Provided data:
····················

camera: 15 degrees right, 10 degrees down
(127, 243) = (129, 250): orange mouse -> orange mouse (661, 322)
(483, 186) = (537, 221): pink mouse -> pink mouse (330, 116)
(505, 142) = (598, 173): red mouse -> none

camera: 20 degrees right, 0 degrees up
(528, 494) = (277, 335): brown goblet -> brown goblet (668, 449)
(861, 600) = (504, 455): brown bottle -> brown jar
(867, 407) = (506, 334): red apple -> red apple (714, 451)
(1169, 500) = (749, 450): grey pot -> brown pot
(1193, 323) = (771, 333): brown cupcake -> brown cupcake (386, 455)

····················

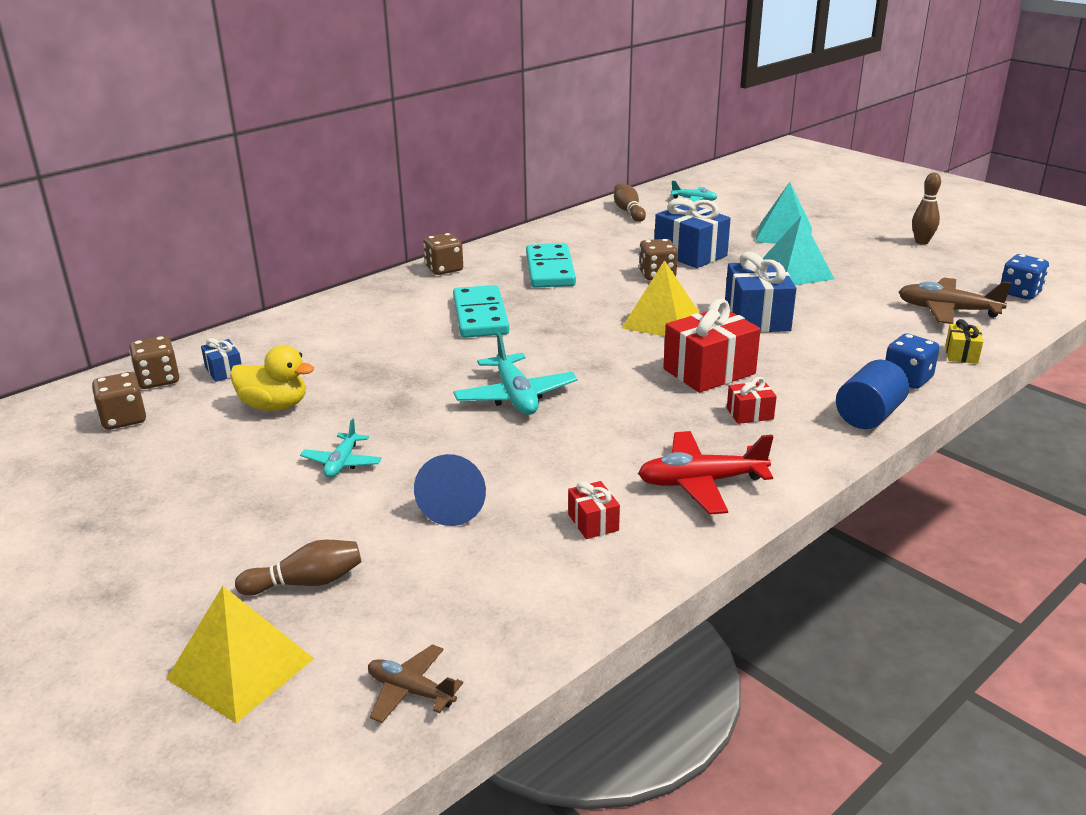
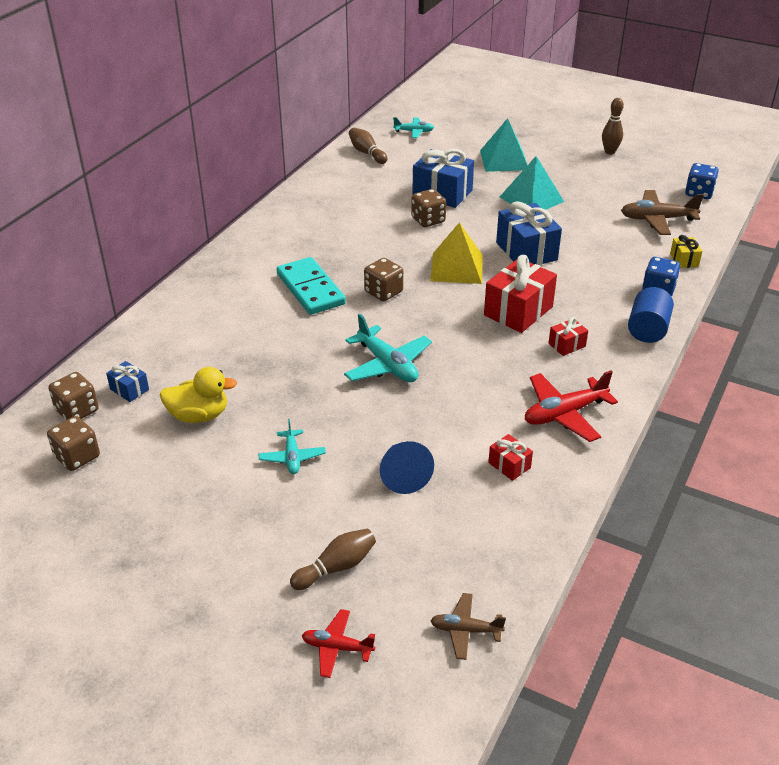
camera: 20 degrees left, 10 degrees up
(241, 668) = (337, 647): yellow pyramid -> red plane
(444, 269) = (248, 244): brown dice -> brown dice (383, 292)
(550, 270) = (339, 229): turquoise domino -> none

····················

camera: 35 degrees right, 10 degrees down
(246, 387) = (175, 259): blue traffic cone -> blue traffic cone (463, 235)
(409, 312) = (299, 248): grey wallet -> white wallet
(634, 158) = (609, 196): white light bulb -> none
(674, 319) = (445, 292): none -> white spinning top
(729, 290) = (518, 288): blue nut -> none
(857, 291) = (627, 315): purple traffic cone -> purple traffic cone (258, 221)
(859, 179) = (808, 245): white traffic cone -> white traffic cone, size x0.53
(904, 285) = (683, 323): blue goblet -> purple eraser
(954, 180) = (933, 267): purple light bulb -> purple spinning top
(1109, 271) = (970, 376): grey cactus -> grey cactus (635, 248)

····················

Task directions: What lines in the data include the string "purple"? Copy each one.

Answer for the task:
(857, 291) = (627, 315): purple traffic cone -> purple traffic cone (258, 221)
(904, 285) = (683, 323): blue goblet -> purple eraser
(954, 180) = (933, 267): purple light bulb -> purple spinning top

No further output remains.